INSTRUCTIONS FOR THE TASK —
The response must consist of the lines below from the one with "C2: 100nF (5V, DGND) -> 100nF (DGND, VBUS)" through the one with "R3: none -> 620 (N7, VBUS)", exactly as they appear and with both ends kept.

MATERIAL FOR THIS TASK —
=-=-=
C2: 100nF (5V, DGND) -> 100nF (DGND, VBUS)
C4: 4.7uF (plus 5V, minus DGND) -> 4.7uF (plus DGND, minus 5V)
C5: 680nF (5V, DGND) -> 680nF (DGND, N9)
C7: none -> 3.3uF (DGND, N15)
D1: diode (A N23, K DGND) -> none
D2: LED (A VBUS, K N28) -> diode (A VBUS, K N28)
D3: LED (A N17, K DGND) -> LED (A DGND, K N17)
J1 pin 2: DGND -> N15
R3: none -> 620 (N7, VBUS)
=-=-=
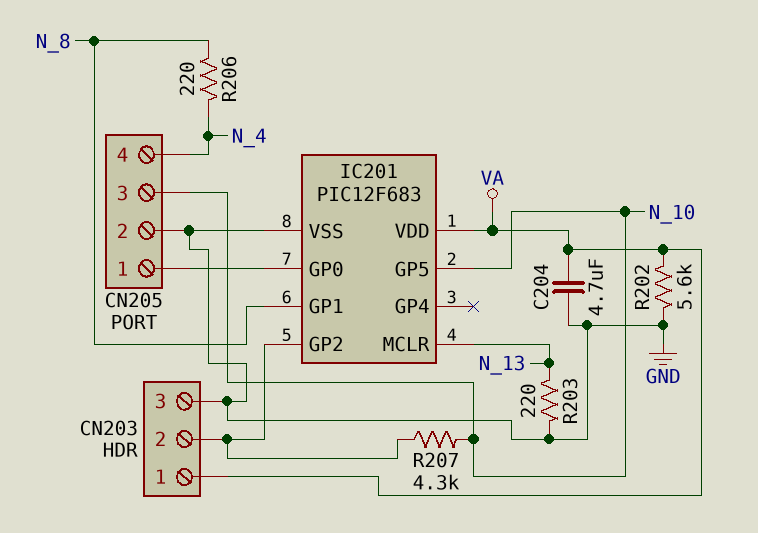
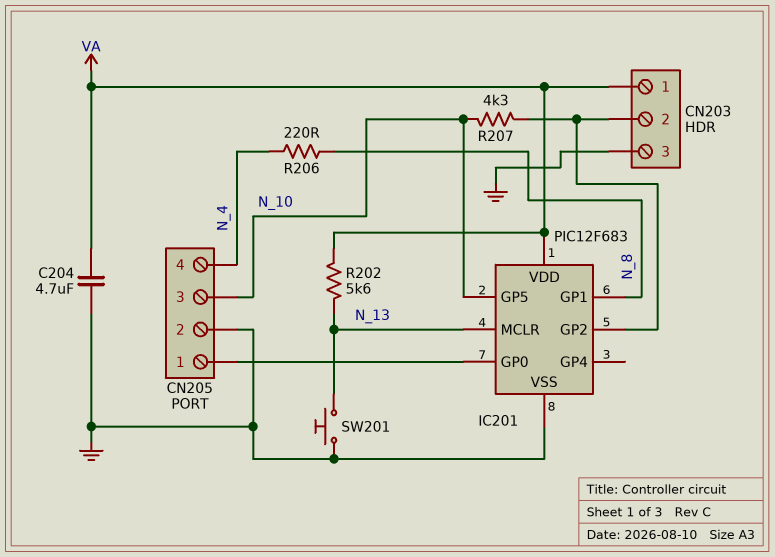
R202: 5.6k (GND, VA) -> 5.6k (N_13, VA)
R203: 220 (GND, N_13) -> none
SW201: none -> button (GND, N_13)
=-=-=
EXERCISE RESPONSE —
C2: 100nF (5V, DGND) -> 100nF (DGND, VBUS)
C4: 4.7uF (plus 5V, minus DGND) -> 4.7uF (plus DGND, minus 5V)
C5: 680nF (5V, DGND) -> 680nF (DGND, N9)
C7: none -> 3.3uF (DGND, N15)
D1: diode (A N23, K DGND) -> none
D2: LED (A VBUS, K N28) -> diode (A VBUS, K N28)
D3: LED (A N17, K DGND) -> LED (A DGND, K N17)
J1 pin 2: DGND -> N15
R3: none -> 620 (N7, VBUS)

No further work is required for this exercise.